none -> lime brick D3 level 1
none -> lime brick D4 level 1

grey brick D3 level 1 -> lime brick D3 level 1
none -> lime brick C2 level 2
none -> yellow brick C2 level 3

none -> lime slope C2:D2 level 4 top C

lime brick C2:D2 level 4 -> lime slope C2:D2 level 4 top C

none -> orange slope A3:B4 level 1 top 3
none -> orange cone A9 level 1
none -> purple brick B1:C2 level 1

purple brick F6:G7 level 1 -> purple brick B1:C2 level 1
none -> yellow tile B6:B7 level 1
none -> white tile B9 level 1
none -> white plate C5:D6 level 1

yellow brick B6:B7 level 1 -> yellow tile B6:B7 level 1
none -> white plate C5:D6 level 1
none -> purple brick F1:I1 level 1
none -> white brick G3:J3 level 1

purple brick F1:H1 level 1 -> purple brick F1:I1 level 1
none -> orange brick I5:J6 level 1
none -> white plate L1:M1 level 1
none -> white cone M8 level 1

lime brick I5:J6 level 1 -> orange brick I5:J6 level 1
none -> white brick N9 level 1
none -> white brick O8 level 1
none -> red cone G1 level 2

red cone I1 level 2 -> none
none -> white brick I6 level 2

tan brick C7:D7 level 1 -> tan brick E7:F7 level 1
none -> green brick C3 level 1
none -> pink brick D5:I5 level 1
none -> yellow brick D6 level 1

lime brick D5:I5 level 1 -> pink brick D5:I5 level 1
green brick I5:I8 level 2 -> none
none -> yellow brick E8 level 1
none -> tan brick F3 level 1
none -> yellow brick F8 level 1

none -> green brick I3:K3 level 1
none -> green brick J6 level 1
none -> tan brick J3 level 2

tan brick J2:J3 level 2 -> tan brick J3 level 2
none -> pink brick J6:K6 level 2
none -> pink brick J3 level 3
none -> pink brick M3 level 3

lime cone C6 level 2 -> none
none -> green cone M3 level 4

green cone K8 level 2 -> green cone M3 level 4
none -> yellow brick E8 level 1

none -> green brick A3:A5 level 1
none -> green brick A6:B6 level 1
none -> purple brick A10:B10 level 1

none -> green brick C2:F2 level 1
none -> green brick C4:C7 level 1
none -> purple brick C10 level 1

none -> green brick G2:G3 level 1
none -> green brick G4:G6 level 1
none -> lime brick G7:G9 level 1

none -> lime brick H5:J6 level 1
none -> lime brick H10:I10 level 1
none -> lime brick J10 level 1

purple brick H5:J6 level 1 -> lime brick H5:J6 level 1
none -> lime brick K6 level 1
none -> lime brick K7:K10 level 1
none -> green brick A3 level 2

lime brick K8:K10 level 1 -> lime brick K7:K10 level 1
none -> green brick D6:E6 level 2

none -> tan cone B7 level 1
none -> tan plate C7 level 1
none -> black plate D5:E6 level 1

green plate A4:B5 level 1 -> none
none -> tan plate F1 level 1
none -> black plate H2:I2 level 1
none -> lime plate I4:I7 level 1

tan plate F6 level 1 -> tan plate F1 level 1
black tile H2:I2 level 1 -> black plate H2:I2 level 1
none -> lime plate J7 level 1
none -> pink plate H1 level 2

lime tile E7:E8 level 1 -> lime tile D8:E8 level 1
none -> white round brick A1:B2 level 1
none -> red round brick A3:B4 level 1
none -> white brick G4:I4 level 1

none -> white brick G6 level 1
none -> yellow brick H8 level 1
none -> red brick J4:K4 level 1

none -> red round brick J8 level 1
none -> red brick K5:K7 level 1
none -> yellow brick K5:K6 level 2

## Required action
Using the material above, please reproduce each line exactly.

## Finished exercise
none -> lime brick D3 level 1
none -> lime brick D4 level 1

grey brick D3 level 1 -> lime brick D3 level 1
none -> lime brick C2 level 2
none -> yellow brick C2 level 3

none -> lime slope C2:D2 level 4 top C

lime brick C2:D2 level 4 -> lime slope C2:D2 level 4 top C

none -> orange slope A3:B4 level 1 top 3
none -> orange cone A9 level 1
none -> purple brick B1:C2 level 1

purple brick F6:G7 level 1 -> purple brick B1:C2 level 1
none -> yellow tile B6:B7 level 1
none -> white tile B9 level 1
none -> white plate C5:D6 level 1

yellow brick B6:B7 level 1 -> yellow tile B6:B7 level 1
none -> white plate C5:D6 level 1
none -> purple brick F1:I1 level 1
none -> white brick G3:J3 level 1

purple brick F1:H1 level 1 -> purple brick F1:I1 level 1
none -> orange brick I5:J6 level 1
none -> white plate L1:M1 level 1
none -> white cone M8 level 1

lime brick I5:J6 level 1 -> orange brick I5:J6 level 1
none -> white brick N9 level 1
none -> white brick O8 level 1
none -> red cone G1 level 2

red cone I1 level 2 -> none
none -> white brick I6 level 2

tan brick C7:D7 level 1 -> tan brick E7:F7 level 1
none -> green brick C3 level 1
none -> pink brick D5:I5 level 1
none -> yellow brick D6 level 1

lime brick D5:I5 level 1 -> pink brick D5:I5 level 1
green brick I5:I8 level 2 -> none
none -> yellow brick E8 level 1
none -> tan brick F3 level 1
none -> yellow brick F8 level 1

none -> green brick I3:K3 level 1
none -> green brick J6 level 1
none -> tan brick J3 level 2

tan brick J2:J3 level 2 -> tan brick J3 level 2
none -> pink brick J6:K6 level 2
none -> pink brick J3 level 3
none -> pink brick M3 level 3

lime cone C6 level 2 -> none
none -> green cone M3 level 4

green cone K8 level 2 -> green cone M3 level 4
none -> yellow brick E8 level 1

none -> green brick A3:A5 level 1
none -> green brick A6:B6 level 1
none -> purple brick A10:B10 level 1

none -> green brick C2:F2 level 1
none -> green brick C4:C7 level 1
none -> purple brick C10 level 1

none -> green brick G2:G3 level 1
none -> green brick G4:G6 level 1
none -> lime brick G7:G9 level 1

none -> lime brick H5:J6 level 1
none -> lime brick H10:I10 level 1
none -> lime brick J10 level 1

purple brick H5:J6 level 1 -> lime brick H5:J6 level 1
none -> lime brick K6 level 1
none -> lime brick K7:K10 level 1
none -> green brick A3 level 2

lime brick K8:K10 level 1 -> lime brick K7:K10 level 1
none -> green brick D6:E6 level 2

none -> tan cone B7 level 1
none -> tan plate C7 level 1
none -> black plate D5:E6 level 1

green plate A4:B5 level 1 -> none
none -> tan plate F1 level 1
none -> black plate H2:I2 level 1
none -> lime plate I4:I7 level 1

tan plate F6 level 1 -> tan plate F1 level 1
black tile H2:I2 level 1 -> black plate H2:I2 level 1
none -> lime plate J7 level 1
none -> pink plate H1 level 2

lime tile E7:E8 level 1 -> lime tile D8:E8 level 1
none -> white round brick A1:B2 level 1
none -> red round brick A3:B4 level 1
none -> white brick G4:I4 level 1

none -> white brick G6 level 1
none -> yellow brick H8 level 1
none -> red brick J4:K4 level 1

none -> red round brick J8 level 1
none -> red brick K5:K7 level 1
none -> yellow brick K5:K6 level 2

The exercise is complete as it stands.